Data items
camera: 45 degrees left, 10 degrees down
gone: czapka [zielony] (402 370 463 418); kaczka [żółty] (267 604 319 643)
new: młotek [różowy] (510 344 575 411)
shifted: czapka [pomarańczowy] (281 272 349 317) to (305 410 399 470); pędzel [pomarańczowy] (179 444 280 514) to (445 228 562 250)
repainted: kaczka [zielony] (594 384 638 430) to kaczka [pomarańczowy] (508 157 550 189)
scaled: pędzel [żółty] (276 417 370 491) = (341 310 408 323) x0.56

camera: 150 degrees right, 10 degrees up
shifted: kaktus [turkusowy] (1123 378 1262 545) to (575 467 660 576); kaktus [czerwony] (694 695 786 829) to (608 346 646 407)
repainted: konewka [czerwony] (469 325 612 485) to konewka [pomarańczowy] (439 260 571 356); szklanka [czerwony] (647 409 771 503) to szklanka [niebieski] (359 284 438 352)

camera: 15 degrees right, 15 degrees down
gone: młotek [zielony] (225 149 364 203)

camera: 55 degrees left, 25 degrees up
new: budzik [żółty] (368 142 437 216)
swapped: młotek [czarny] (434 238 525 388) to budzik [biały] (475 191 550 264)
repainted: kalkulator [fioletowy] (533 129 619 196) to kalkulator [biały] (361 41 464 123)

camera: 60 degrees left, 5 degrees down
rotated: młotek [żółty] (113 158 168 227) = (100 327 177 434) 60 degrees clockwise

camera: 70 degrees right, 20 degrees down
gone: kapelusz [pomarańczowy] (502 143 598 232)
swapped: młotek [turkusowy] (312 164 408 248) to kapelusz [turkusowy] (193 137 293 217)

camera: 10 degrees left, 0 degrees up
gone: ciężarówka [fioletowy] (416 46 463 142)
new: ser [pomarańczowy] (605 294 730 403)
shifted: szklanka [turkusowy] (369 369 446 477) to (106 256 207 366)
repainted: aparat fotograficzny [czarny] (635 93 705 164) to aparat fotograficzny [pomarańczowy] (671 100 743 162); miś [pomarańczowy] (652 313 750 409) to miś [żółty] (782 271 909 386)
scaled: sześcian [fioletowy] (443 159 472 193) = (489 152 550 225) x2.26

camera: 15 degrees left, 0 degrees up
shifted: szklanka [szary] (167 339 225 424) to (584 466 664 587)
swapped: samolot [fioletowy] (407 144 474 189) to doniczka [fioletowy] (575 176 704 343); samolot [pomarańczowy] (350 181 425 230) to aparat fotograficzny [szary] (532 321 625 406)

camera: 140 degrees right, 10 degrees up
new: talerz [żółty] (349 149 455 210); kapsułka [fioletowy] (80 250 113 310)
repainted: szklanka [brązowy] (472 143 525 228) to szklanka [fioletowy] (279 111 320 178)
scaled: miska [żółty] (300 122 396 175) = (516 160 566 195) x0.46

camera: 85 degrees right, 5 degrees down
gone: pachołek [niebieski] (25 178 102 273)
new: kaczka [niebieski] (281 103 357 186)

# What you have to do
The required output is each line of the entries that contains the word "czapka".

# Task solution
gone: czapka [zielony] (402 370 463 418); kaczka [żółty] (267 604 319 643)
shifted: czapka [pomarańczowy] (281 272 349 317) to (305 410 399 470); pędzel [pomarańczowy] (179 444 280 514) to (445 228 562 250)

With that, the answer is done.